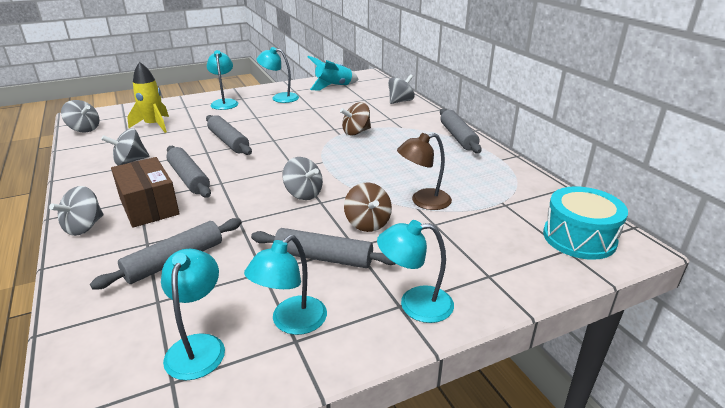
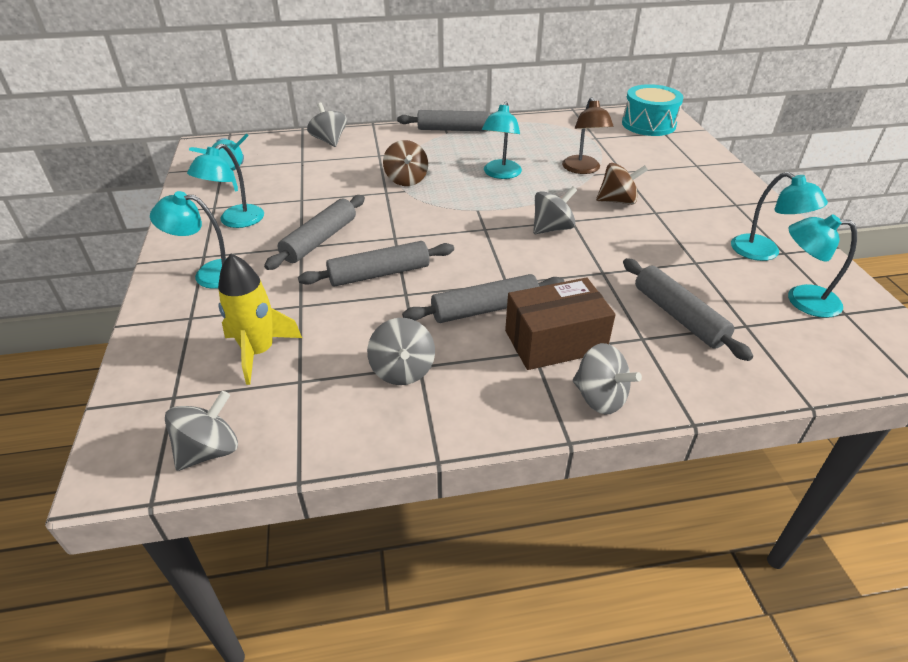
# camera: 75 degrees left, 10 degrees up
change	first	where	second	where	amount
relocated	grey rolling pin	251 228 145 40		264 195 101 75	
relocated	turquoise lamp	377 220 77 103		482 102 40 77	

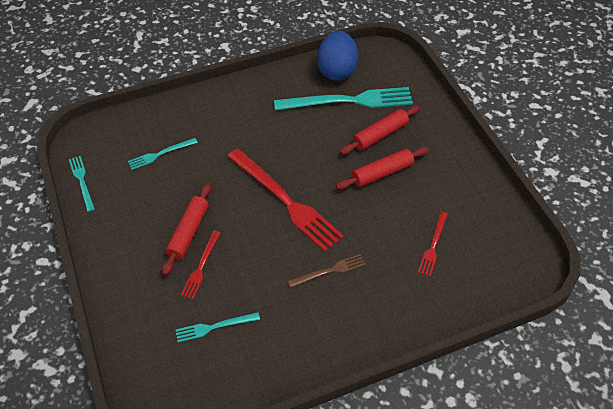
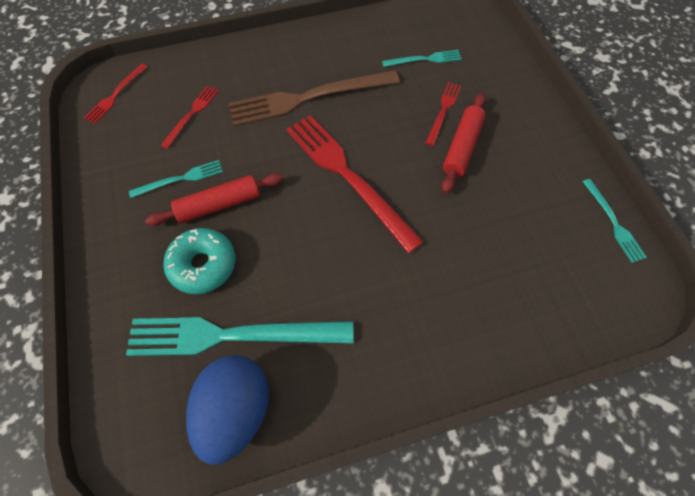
# camera: 175 degrees left, 10 degrees up
change	first	where	second	where	amount
appeared			red fork	84 64 63 60	
relocated	turquoise fork	128 138 70 32		129 160 94 38	
exchanged	red rolling pin	340 105 80 50	turquoise donut	163 228 72 66	
size	brown fork	288 254 78 34		229 70 171 57	x2.06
———
Exercise details →
Pictures aside, retype the entries above exactly as they are.

Result of this exercise →
# camera: 75 degrees left, 10 degrees up
change	first	where	second	where	amount
relocated	grey rolling pin	251 228 145 40		264 195 101 75	
relocated	turquoise lamp	377 220 77 103		482 102 40 77	

# camera: 175 degrees left, 10 degrees up
change	first	where	second	where	amount
appeared			red fork	84 64 63 60	
relocated	turquoise fork	128 138 70 32		129 160 94 38	
exchanged	red rolling pin	340 105 80 50	turquoise donut	163 228 72 66	
size	brown fork	288 254 78 34		229 70 171 57	x2.06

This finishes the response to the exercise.